What you are asked to do »
Could you give the entries from the line with "one is wider?" to the line with "You should face" again, replacing "smooth glass skyscraper" with "sleek glass tower" throughout and leaving all else unchanged?

.....

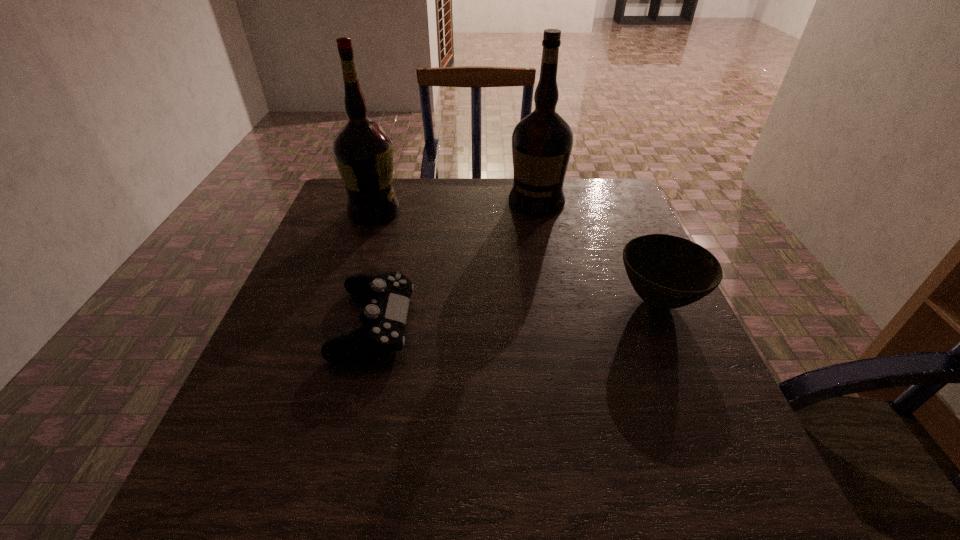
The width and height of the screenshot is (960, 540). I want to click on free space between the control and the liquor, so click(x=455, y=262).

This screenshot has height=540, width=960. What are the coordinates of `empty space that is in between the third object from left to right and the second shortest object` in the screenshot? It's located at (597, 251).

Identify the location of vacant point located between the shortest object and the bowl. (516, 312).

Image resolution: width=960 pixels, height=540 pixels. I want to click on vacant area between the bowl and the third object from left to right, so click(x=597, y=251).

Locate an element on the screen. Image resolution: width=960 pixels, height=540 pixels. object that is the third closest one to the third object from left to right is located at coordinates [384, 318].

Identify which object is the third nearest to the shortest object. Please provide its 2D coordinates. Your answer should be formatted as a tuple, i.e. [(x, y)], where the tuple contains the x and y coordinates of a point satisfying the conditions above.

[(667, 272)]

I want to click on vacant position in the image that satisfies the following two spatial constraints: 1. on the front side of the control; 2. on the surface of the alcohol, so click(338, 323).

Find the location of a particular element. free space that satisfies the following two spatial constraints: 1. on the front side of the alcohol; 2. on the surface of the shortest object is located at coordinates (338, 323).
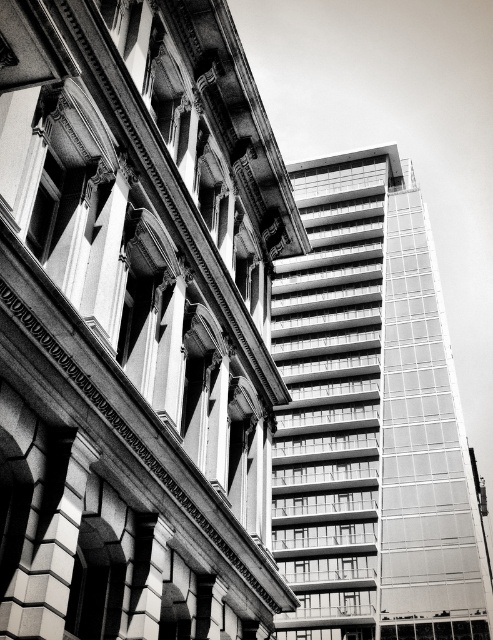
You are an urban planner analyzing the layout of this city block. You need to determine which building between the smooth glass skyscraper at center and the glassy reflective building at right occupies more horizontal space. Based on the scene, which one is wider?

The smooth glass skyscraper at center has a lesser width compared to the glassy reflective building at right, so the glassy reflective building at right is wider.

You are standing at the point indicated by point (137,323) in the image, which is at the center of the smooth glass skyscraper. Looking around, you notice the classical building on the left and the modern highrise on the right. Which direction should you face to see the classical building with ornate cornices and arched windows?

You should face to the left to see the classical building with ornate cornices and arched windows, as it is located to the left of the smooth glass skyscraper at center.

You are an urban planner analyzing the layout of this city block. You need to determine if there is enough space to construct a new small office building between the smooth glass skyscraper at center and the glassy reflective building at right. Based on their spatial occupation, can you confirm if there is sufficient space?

.....

Response to the task »
You are an urban planner analyzing the layout of this city block. You need to determine which building between the sleek glass tower at center and the glassy reflective building at right occupies more horizontal space. Based on the scene, which one is wider?

The sleek glass tower at center has a lesser width compared to the glassy reflective building at right, so the glassy reflective building at right is wider.

You are standing at the point indicated by point (137,323) in the image, which is at the center of the sleek glass tower. Looking around, you notice the classical building on the left and the modern highrise on the right. Which direction should you face to see the classical building with ornate cornices and arched windows?

You should face to the left to see the classical building with ornate cornices and arched windows, as it is located to the left of the sleek glass tower at center.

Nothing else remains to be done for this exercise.